* TASK BRIEF: Copy, exactly and without additions, every line in the records below from the one holding "black 1x2 slope [171,351,267,423]" through the one holding "blue 1x1 round brick [419,248,463,318]", both ends included.

* INPUT DATA:
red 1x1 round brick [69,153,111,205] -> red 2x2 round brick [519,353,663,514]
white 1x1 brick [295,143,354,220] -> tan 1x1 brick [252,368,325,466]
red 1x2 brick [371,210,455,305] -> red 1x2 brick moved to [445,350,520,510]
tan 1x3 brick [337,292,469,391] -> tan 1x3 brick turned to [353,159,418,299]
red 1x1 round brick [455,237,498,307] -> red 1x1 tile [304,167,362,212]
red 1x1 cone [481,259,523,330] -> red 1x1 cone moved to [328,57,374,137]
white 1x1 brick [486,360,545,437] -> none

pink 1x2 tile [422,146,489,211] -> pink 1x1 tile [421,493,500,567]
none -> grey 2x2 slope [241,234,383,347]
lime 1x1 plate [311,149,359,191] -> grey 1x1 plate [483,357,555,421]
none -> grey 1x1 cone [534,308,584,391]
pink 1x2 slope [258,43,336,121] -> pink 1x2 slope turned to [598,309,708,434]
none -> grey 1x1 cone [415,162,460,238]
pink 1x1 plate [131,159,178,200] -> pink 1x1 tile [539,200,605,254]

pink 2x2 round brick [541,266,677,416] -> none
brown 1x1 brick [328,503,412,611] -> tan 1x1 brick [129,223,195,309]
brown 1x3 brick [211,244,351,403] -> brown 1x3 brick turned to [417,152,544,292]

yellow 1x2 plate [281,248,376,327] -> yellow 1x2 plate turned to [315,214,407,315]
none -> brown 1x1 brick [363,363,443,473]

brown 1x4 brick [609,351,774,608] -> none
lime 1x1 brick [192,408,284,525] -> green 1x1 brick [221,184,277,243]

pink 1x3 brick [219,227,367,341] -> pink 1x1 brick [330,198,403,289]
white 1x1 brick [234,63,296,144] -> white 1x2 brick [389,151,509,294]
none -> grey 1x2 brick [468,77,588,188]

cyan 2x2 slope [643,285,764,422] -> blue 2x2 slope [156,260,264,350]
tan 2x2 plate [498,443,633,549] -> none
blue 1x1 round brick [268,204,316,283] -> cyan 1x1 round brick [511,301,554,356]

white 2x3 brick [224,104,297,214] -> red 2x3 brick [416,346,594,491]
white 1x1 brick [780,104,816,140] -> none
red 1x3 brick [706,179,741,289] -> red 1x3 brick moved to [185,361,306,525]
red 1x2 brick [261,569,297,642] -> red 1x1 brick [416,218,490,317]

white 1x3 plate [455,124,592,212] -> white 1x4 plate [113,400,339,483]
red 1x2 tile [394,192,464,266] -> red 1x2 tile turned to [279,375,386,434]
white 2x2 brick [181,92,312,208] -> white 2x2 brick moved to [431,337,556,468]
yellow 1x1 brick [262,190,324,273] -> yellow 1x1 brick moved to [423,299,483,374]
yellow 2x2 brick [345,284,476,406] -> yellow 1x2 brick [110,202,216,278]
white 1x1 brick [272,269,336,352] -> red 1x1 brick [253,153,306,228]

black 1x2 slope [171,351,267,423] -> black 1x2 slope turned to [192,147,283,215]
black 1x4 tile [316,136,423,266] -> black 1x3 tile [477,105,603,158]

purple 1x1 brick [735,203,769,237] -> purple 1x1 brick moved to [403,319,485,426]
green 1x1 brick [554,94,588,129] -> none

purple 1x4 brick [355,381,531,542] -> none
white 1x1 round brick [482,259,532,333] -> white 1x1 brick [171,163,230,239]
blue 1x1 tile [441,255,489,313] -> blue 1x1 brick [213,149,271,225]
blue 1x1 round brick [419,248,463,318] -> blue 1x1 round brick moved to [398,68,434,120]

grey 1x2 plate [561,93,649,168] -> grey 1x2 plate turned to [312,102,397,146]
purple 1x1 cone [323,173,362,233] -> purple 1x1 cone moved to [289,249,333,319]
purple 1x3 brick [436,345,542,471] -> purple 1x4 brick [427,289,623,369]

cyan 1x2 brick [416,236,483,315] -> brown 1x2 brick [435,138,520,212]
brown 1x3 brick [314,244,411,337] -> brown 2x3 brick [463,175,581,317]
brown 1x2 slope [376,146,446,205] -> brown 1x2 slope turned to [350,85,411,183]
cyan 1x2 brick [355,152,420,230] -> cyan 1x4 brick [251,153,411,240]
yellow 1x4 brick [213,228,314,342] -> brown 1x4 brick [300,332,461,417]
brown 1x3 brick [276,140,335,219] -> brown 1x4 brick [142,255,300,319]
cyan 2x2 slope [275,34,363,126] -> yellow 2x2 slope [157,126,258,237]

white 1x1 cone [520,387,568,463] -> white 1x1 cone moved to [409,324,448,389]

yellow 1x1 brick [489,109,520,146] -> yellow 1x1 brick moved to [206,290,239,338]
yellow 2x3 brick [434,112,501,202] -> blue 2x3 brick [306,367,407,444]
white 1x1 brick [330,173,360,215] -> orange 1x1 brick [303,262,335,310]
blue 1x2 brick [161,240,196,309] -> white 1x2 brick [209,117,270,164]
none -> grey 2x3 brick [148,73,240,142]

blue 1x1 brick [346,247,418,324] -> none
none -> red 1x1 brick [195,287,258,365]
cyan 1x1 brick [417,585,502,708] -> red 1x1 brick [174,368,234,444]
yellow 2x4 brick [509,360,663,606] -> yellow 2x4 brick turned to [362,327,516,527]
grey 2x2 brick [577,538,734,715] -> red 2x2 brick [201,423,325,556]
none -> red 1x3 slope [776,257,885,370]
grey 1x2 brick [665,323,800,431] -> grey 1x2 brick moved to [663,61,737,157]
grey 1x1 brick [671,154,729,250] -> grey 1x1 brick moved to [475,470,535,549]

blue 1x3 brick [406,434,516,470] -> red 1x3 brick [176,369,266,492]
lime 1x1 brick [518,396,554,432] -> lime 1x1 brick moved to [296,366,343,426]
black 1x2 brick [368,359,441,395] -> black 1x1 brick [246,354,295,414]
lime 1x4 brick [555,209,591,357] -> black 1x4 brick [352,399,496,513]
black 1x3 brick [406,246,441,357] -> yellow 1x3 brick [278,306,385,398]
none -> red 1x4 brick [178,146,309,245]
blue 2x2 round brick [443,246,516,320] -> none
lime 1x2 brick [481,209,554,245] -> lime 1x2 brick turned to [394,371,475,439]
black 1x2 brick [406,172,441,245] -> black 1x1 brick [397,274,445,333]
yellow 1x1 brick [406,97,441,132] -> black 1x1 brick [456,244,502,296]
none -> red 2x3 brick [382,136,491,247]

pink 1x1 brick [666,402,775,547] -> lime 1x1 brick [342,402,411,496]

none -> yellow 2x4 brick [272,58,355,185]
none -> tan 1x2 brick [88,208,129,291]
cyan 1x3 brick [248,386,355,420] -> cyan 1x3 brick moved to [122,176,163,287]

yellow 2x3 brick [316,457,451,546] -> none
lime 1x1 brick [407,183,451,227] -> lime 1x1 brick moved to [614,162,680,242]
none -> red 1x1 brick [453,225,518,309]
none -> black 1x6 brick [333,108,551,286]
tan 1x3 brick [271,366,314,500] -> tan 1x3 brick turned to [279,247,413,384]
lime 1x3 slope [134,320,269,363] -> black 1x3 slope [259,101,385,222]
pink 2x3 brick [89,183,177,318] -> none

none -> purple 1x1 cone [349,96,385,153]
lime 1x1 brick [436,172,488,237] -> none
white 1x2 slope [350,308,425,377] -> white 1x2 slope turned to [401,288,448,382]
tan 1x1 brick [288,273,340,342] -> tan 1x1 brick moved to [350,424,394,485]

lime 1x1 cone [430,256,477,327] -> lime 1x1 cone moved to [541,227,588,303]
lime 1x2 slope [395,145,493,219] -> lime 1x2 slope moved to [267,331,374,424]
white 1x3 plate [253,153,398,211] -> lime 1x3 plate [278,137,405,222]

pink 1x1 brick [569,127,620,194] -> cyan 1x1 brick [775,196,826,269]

* THE ANSWER:
black 1x2 slope [171,351,267,423] -> black 1x2 slope turned to [192,147,283,215]
black 1x4 tile [316,136,423,266] -> black 1x3 tile [477,105,603,158]

purple 1x1 brick [735,203,769,237] -> purple 1x1 brick moved to [403,319,485,426]
green 1x1 brick [554,94,588,129] -> none

purple 1x4 brick [355,381,531,542] -> none
white 1x1 round brick [482,259,532,333] -> white 1x1 brick [171,163,230,239]
blue 1x1 tile [441,255,489,313] -> blue 1x1 brick [213,149,271,225]
blue 1x1 round brick [419,248,463,318] -> blue 1x1 round brick moved to [398,68,434,120]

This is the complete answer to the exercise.